When you reach the line with "D5: diode 1N4001" in the data below, begin printing lines exactly, and stop once the line with "D6: zener 9.1V" has been printed.

■ Supplied entries ■
++++++++++
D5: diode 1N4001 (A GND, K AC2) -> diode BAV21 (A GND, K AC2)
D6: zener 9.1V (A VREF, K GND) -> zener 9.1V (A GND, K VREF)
++++++++++
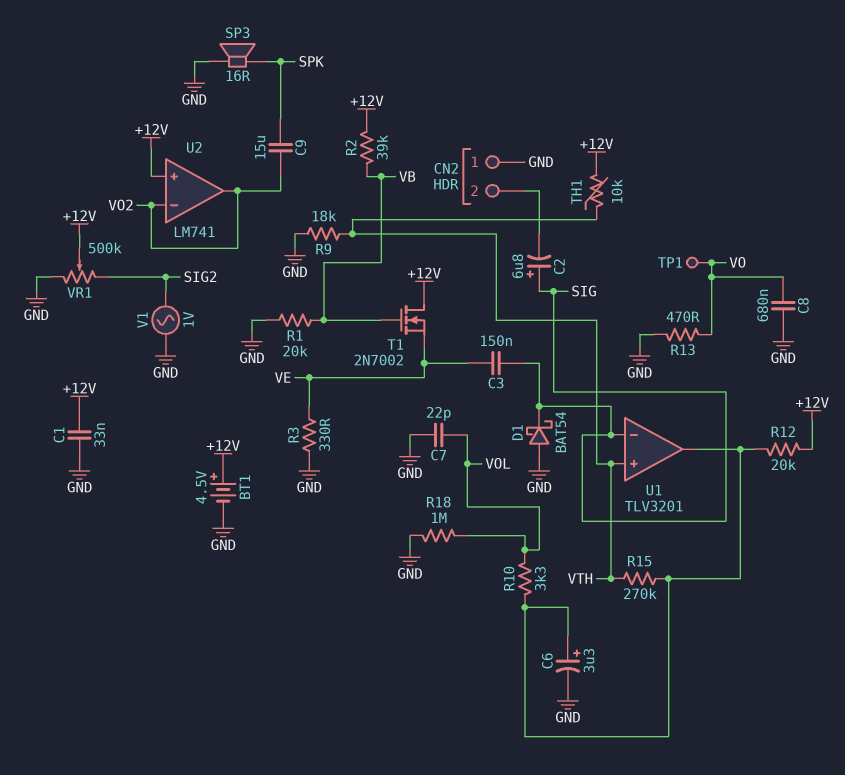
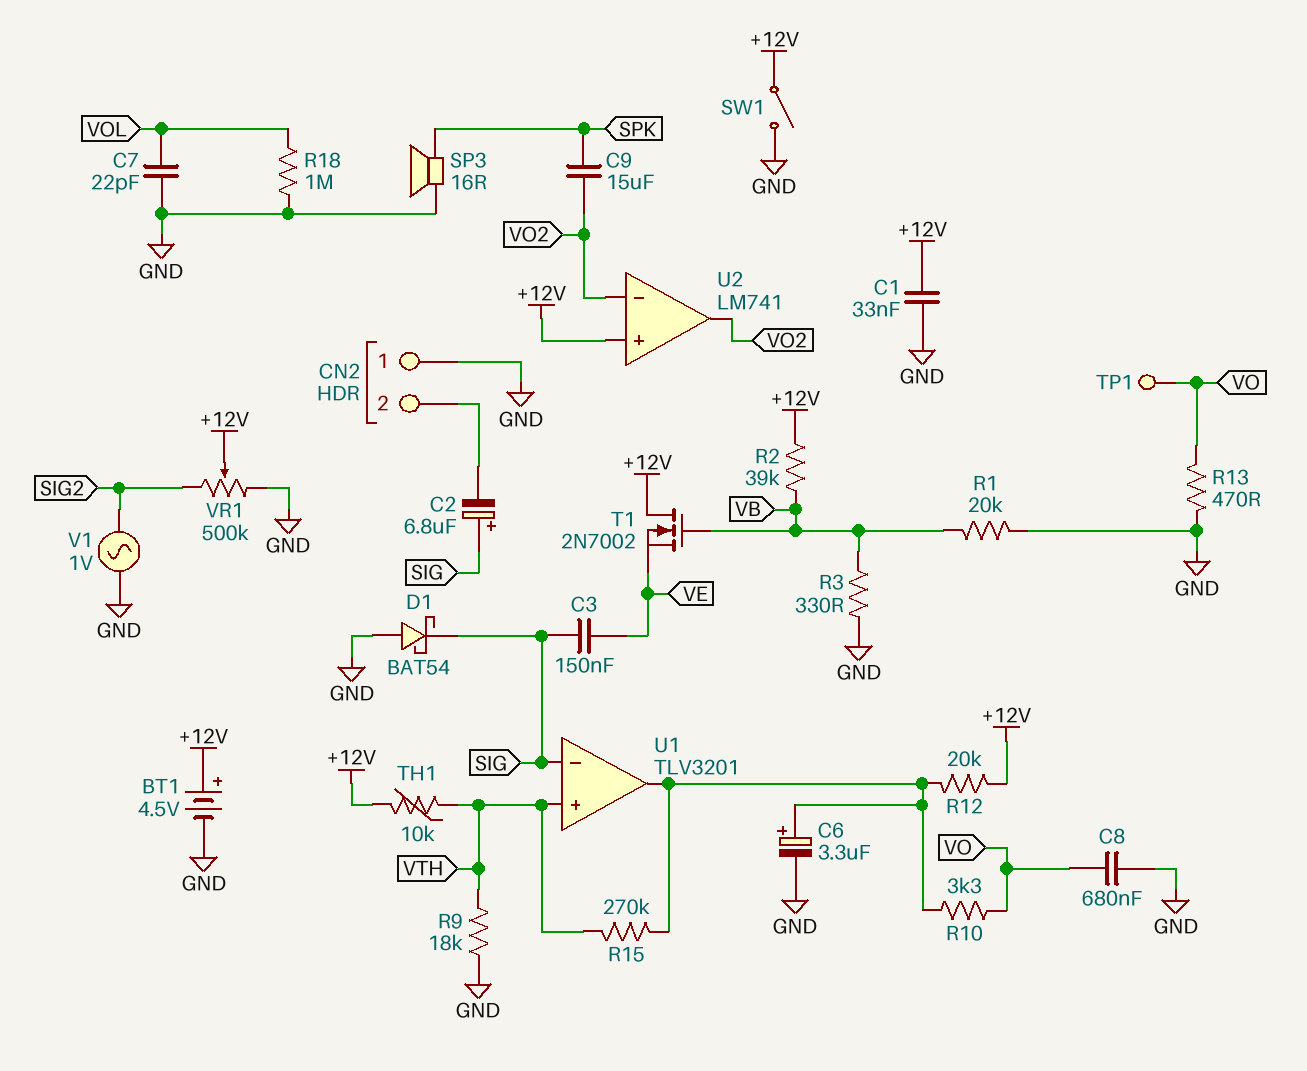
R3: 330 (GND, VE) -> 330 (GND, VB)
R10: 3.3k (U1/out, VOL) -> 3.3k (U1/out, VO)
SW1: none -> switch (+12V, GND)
++++++++++
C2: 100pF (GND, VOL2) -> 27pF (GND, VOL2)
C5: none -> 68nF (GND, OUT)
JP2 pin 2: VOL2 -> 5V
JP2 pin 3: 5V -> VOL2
++++++++++
■ Answer space ■
D5: diode 1N4001 (A GND, K AC2) -> diode BAV21 (A GND, K AC2)
D6: zener 9.1V (A VREF, K GND) -> zener 9.1V (A GND, K VREF)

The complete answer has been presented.